# [EXERCISE]
Write out every entry exactly as it appears.
--- Begin RECORDS FOR THIS EXERCISE ---
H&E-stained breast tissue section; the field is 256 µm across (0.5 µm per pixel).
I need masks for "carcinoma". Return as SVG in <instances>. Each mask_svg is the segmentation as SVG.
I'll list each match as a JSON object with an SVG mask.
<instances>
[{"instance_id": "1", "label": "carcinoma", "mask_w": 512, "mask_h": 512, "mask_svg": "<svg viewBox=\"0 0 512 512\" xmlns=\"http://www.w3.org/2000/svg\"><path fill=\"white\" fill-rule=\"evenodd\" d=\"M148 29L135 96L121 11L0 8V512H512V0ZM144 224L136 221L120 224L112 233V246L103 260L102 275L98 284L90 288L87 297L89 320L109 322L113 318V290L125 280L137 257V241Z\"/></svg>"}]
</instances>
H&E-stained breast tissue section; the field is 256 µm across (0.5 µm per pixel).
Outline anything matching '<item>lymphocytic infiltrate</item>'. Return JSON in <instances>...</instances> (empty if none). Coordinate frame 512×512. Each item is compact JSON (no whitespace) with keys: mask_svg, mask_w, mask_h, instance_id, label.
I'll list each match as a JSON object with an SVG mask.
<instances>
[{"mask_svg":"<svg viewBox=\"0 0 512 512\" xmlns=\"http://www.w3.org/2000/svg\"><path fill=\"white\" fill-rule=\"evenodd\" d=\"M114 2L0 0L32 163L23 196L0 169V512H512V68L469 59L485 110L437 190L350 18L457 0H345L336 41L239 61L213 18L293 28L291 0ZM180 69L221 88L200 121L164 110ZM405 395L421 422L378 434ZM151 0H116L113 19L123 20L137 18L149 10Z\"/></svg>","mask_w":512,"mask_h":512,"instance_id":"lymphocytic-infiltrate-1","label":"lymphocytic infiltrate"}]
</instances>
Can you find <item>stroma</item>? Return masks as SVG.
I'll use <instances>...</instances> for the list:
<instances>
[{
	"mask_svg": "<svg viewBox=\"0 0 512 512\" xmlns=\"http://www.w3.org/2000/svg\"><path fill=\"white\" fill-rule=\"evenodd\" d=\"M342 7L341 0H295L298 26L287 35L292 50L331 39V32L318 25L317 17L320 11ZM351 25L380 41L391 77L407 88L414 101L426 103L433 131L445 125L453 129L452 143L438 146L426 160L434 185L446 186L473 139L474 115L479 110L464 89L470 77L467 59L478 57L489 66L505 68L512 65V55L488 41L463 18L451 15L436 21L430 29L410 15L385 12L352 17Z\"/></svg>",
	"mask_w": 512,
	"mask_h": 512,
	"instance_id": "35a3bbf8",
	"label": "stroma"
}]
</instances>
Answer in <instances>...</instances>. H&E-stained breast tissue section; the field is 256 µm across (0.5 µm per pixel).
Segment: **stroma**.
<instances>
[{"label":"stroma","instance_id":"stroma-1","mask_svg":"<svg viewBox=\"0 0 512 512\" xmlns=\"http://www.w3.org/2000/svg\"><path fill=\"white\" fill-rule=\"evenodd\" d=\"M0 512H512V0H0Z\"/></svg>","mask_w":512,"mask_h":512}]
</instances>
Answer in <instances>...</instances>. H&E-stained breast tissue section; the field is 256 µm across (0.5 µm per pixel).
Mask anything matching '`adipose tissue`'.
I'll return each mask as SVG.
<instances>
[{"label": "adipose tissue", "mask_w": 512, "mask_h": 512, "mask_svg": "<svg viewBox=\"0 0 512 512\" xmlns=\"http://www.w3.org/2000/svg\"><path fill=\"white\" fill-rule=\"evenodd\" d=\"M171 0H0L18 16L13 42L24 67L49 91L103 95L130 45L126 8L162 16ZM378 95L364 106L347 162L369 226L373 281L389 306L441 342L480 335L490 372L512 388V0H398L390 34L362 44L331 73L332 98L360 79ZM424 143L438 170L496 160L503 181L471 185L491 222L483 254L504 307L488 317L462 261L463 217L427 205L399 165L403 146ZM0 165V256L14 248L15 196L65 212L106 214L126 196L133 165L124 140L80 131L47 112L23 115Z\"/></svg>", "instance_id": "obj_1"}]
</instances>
--- End RECORDS FOR THIS EXERCISE ---
# [REPLY]
H&E-stained breast tissue section; the field is 256 µm across (0.5 µm per pixel).
I need masks for "carcinoma". Return as SVG in <instances>. Each mask_svg is the segmentation as SVG.
I'll list each match as a JSON object with an SVG mask.
<instances>
[{"instance_id": "1", "label": "carcinoma", "mask_w": 512, "mask_h": 512, "mask_svg": "<svg viewBox=\"0 0 512 512\" xmlns=\"http://www.w3.org/2000/svg\"><path fill=\"white\" fill-rule=\"evenodd\" d=\"M148 29L135 96L121 11L0 8V512H512V0ZM144 224L136 221L120 224L112 233V246L103 260L102 275L98 284L90 288L87 297L89 320L109 322L113 318V290L125 280L137 257V241Z\"/></svg>"}]
</instances>
H&E-stained breast tissue section; the field is 256 µm across (0.5 µm per pixel).
Outline anything matching '<item>lymphocytic infiltrate</item>'. Return JSON in <instances>...</instances> (empty if none). Coordinate frame 512×512. Each item is compact JSON (no whitespace) with keys: mask_svg, mask_w, mask_h, instance_id, label.
I'll list each match as a JSON object with an SVG mask.
<instances>
[{"mask_svg":"<svg viewBox=\"0 0 512 512\" xmlns=\"http://www.w3.org/2000/svg\"><path fill=\"white\" fill-rule=\"evenodd\" d=\"M114 2L0 0L32 163L23 196L0 169V512H512V68L469 59L485 110L437 190L350 18L457 0H345L336 41L239 61L213 18L293 28L291 0ZM180 69L221 88L200 121L164 110ZM405 395L421 422L378 434ZM151 0H116L113 19L123 20L137 18L149 10Z\"/></svg>","mask_w":512,"mask_h":512,"instance_id":"lymphocytic-infiltrate-1","label":"lymphocytic infiltrate"}]
</instances>
Can you find <item>stroma</item>? Return masks as SVG.
I'll use <instances>...</instances> for the list:
<instances>
[{
	"mask_svg": "<svg viewBox=\"0 0 512 512\" xmlns=\"http://www.w3.org/2000/svg\"><path fill=\"white\" fill-rule=\"evenodd\" d=\"M342 7L341 0H295L298 26L287 35L292 50L331 39V32L318 25L317 17L320 11ZM351 25L380 41L391 77L407 88L414 101L426 103L433 131L445 125L453 129L452 143L438 146L426 160L434 185L446 186L473 139L474 115L479 110L464 89L470 77L467 59L478 57L489 66L505 68L512 65V55L488 41L463 18L451 15L436 21L430 29L410 15L385 12L352 17Z\"/></svg>",
	"mask_w": 512,
	"mask_h": 512,
	"instance_id": "35a3bbf8",
	"label": "stroma"
}]
</instances>
Answer in <instances>...</instances>. H&E-stained breast tissue section; the field is 256 µm across (0.5 µm per pixel).
Segment: **stroma**.
<instances>
[{"label":"stroma","instance_id":"stroma-1","mask_svg":"<svg viewBox=\"0 0 512 512\" xmlns=\"http://www.w3.org/2000/svg\"><path fill=\"white\" fill-rule=\"evenodd\" d=\"M0 512H512V0H0Z\"/></svg>","mask_w":512,"mask_h":512}]
</instances>
Answer in <instances>...</instances>. H&E-stained breast tissue section; the field is 256 µm across (0.5 µm per pixel).
Mask anything matching '`adipose tissue`'.
I'll return each mask as SVG.
<instances>
[{"label": "adipose tissue", "mask_w": 512, "mask_h": 512, "mask_svg": "<svg viewBox=\"0 0 512 512\" xmlns=\"http://www.w3.org/2000/svg\"><path fill=\"white\" fill-rule=\"evenodd\" d=\"M171 0H0L18 16L13 42L24 67L49 91L103 95L130 45L126 8L162 16ZM378 95L364 106L347 162L369 226L373 281L389 306L441 342L480 335L490 372L512 388V0H398L390 34L362 44L331 73L332 98L360 79ZM424 143L438 170L496 160L503 181L471 185L491 222L483 254L504 307L488 317L462 261L463 217L427 205L399 165L403 146ZM0 165V256L14 248L15 196L65 212L106 214L126 196L133 165L124 140L80 131L47 112L23 115Z\"/></svg>", "instance_id": "obj_1"}]
</instances>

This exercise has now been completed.